_PROBLEM REQUIREMENTS_
Pick out all lines with the word "różowy" from the records that follow.

_SUPPLIED DATA_
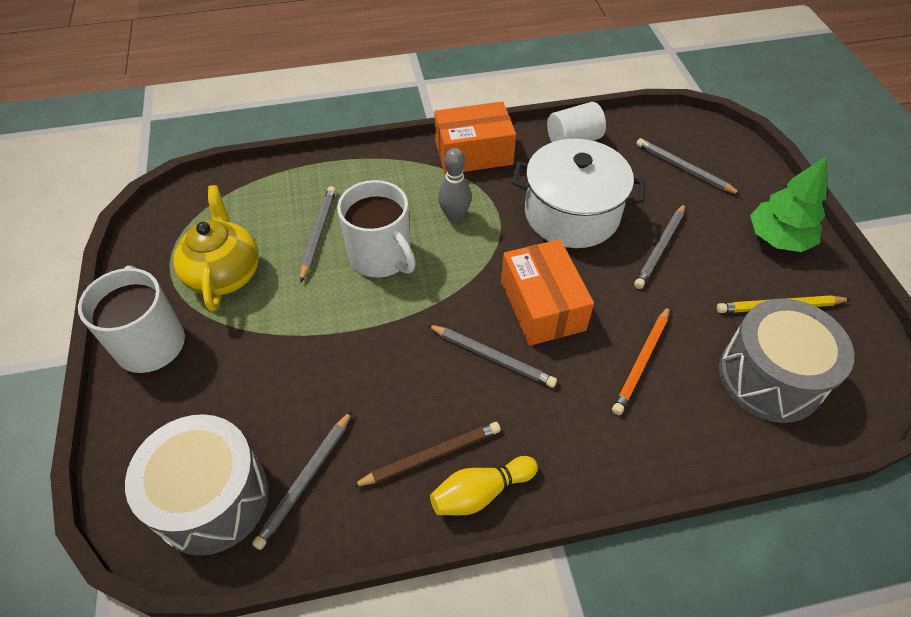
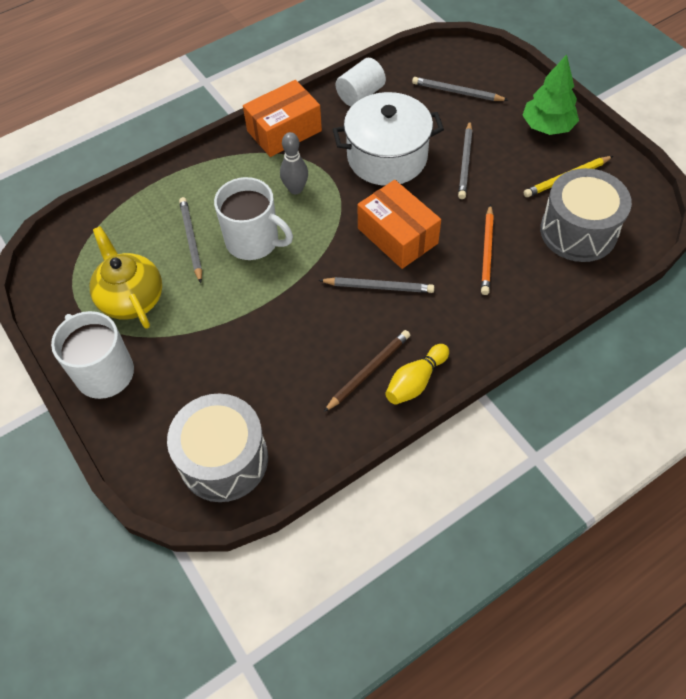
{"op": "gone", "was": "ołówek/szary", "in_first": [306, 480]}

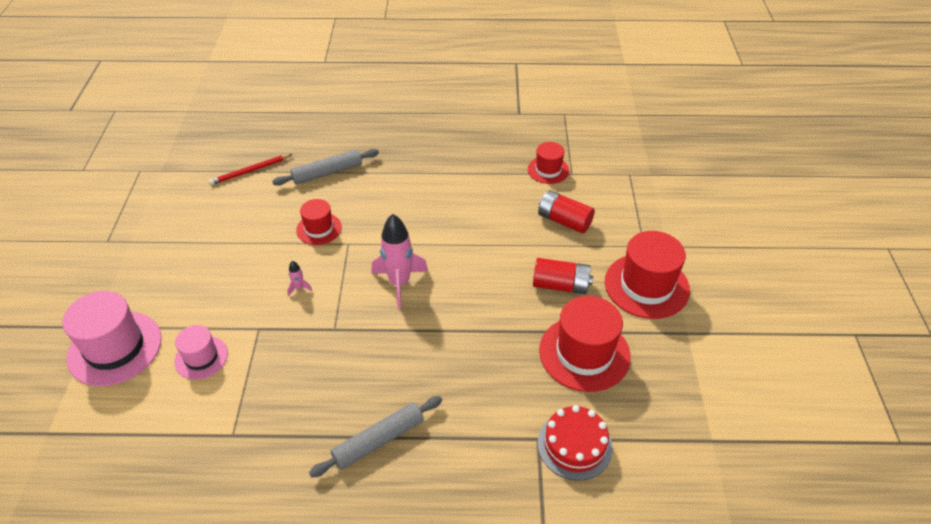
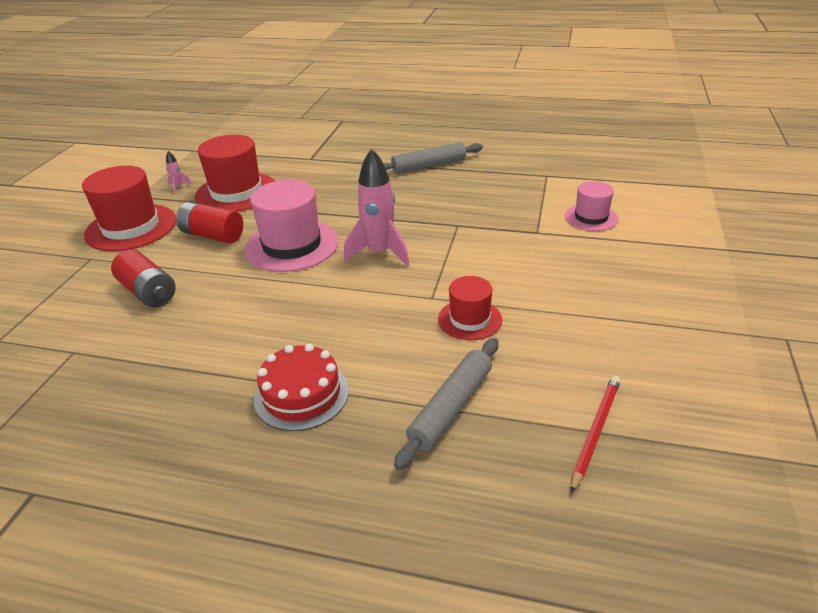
{"op": "shifted", "was": "rakieta/różowy", "in_first": [299, 288], "in_second": [178, 187]}
{"op": "shifted", "was": "kapelusz/różowy", "in_first": [115, 348], "in_second": [292, 245]}
{"op": "shifted", "was": "tort/czerwony", "in_first": [574, 445], "in_second": [301, 394]}
{"op": "rotated", "was": "wałek do ciasta/szary", "in_first": [327, 173], "in_second": [451, 407], "clockwise": -45}
{"op": "rotated", "was": "ołówek/czerwony", "in_first": [250, 171], "in_second": [595, 431], "clockwise": -45}
{"op": "gone", "was": "kapelusz/czerwony", "in_first": [548, 170]}

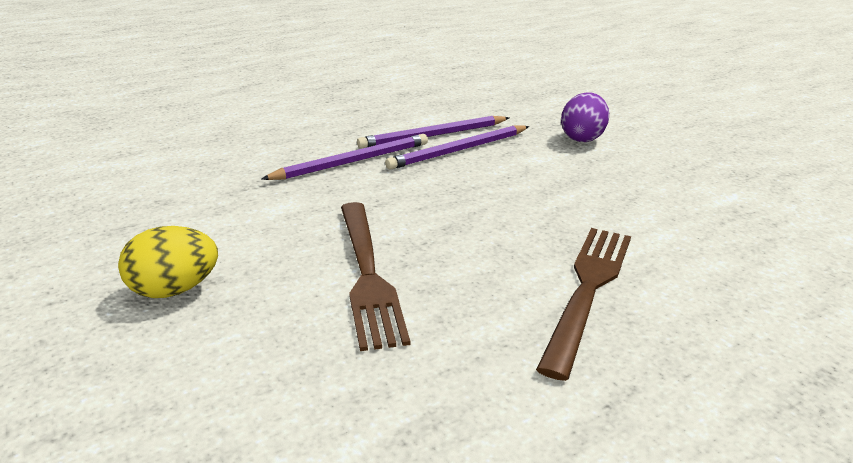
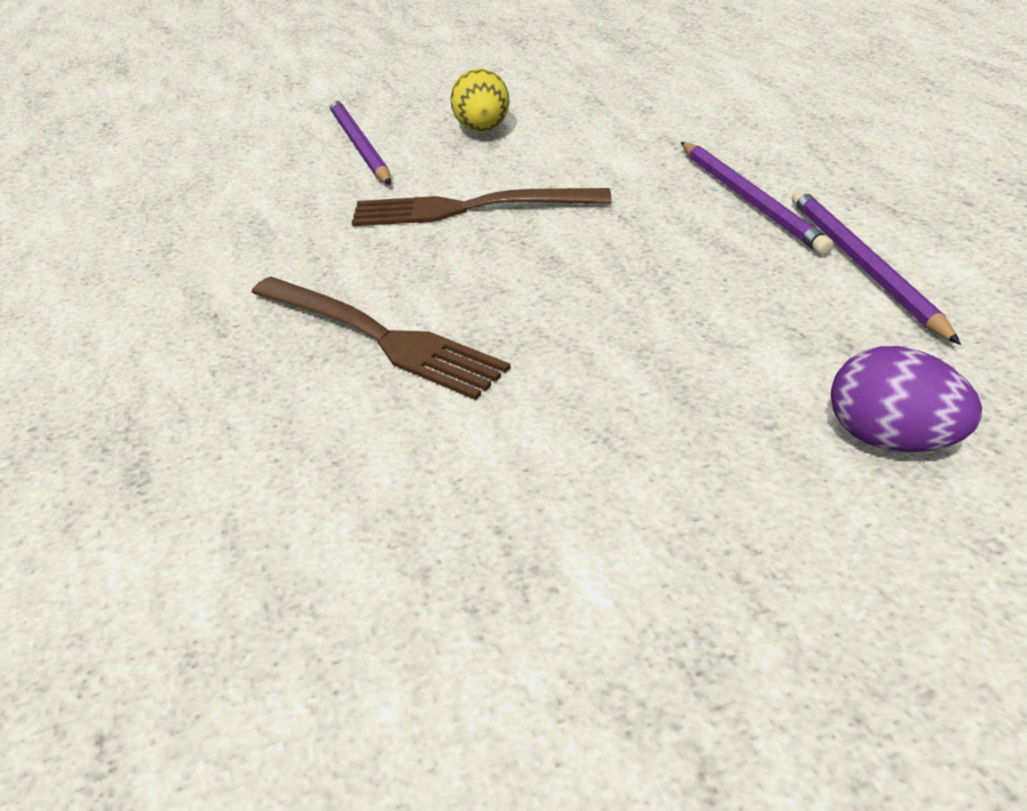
{"op": "shifted", "was": "ołówek/fioletowy", "in_first": [458, 150], "in_second": [359, 145]}

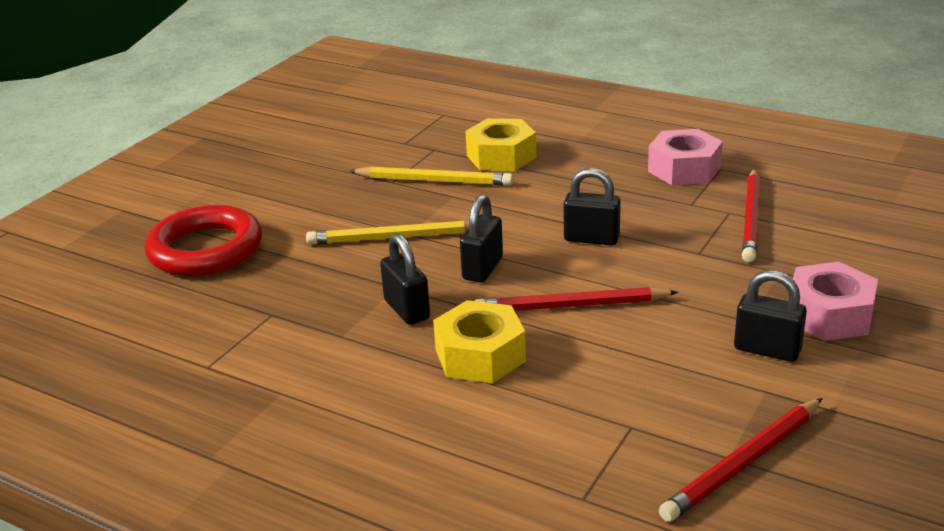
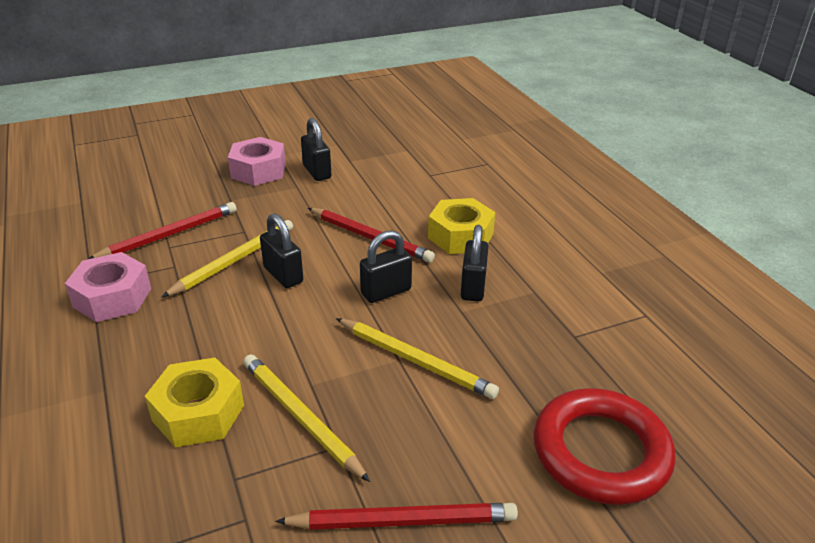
{"op": "new", "now": "ołówek/żółty", "in_second": [234, 261]}
{"op": "shifted", "was": "ołówek/czerwony", "in_first": [743, 463], "in_second": [402, 521]}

_WORKED SOLUTION_
{"op": "shifted", "was": "rakieta/różowy", "in_first": [299, 288], "in_second": [178, 187]}
{"op": "shifted", "was": "kapelusz/różowy", "in_first": [115, 348], "in_second": [292, 245]}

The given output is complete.